▸ Assignment
After locating the line with "gray diamond: (119, 49)", repeat it and every following line to the end of the listing, exactly. Omit the pictures.
----------------------------------------
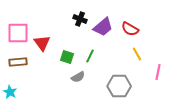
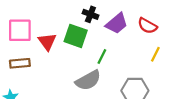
yellow line: (137, 54) -> (155, 54), turned 56
green square: (67, 57) -> (76, 36), moved, size x1.5
gray semicircle: (78, 77) -> (88, 80), size x1.6

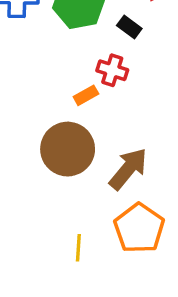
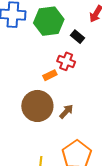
brown arrow: (128, 169) -> (66, 111), moved, size x0.6

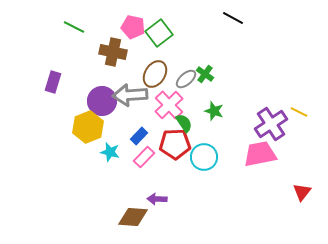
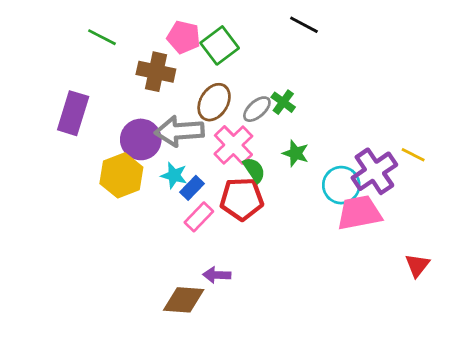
black line: (233, 18) -> (304, 25), moved
purple rectangle: (53, 82) -> (73, 113), size x1.4
cyan star: (110, 152) -> (174, 175), moved
cyan circle: (204, 157) -> (341, 185), moved

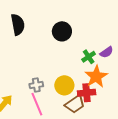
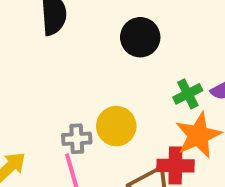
yellow circle: (64, 85) -> (116, 126), moved

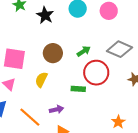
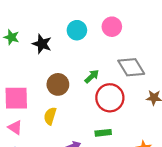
gray diamond: (119, 49) -> (131, 67), turned 45
green rectangle: (78, 89) -> (103, 133), moved

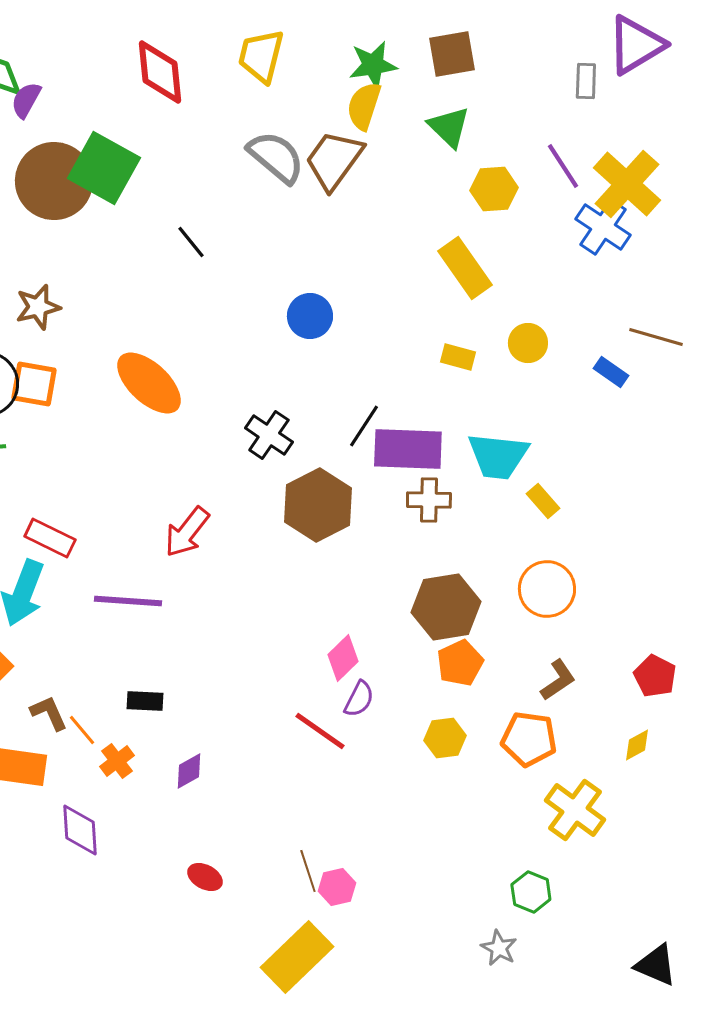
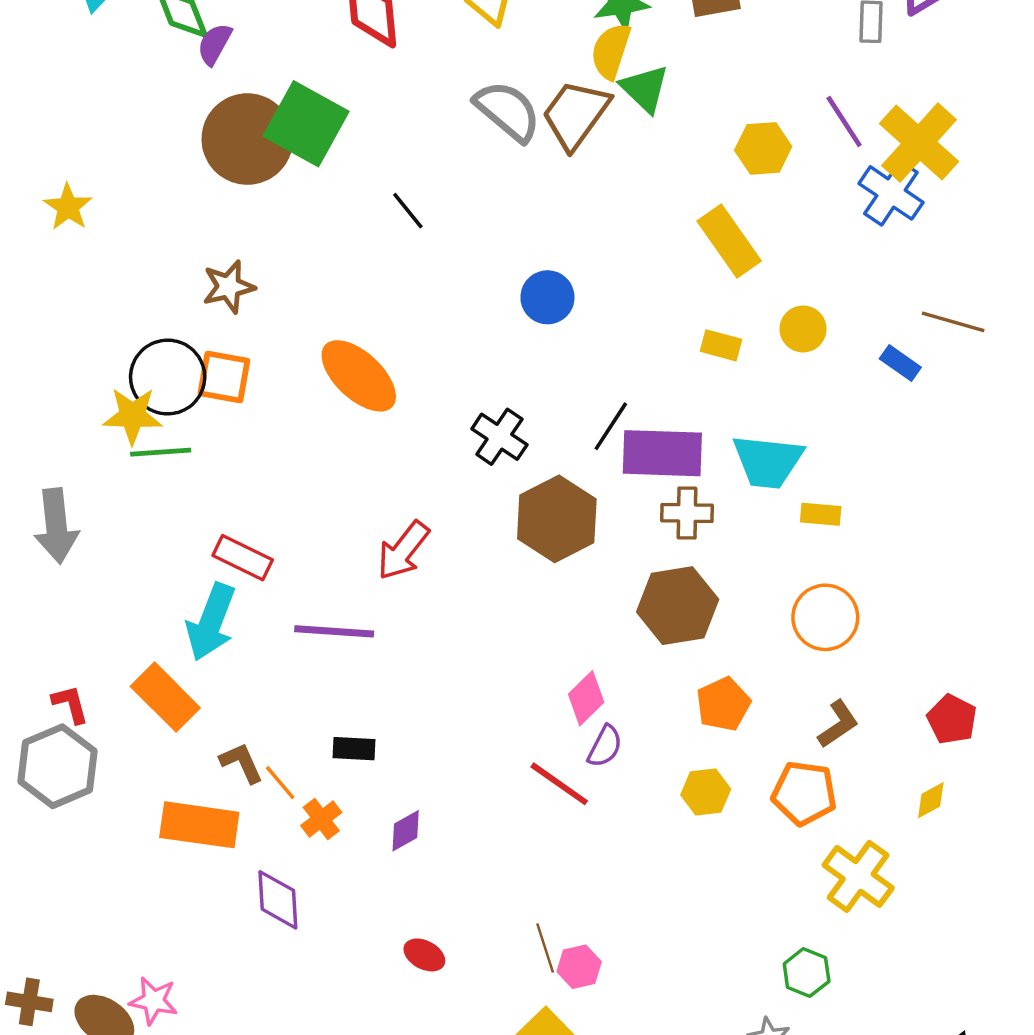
----------------------------------------
▸ Result for this task
gray diamond: (119, 49) -> (131, 67), turned 45
green rectangle: (78, 89) -> (103, 133), moved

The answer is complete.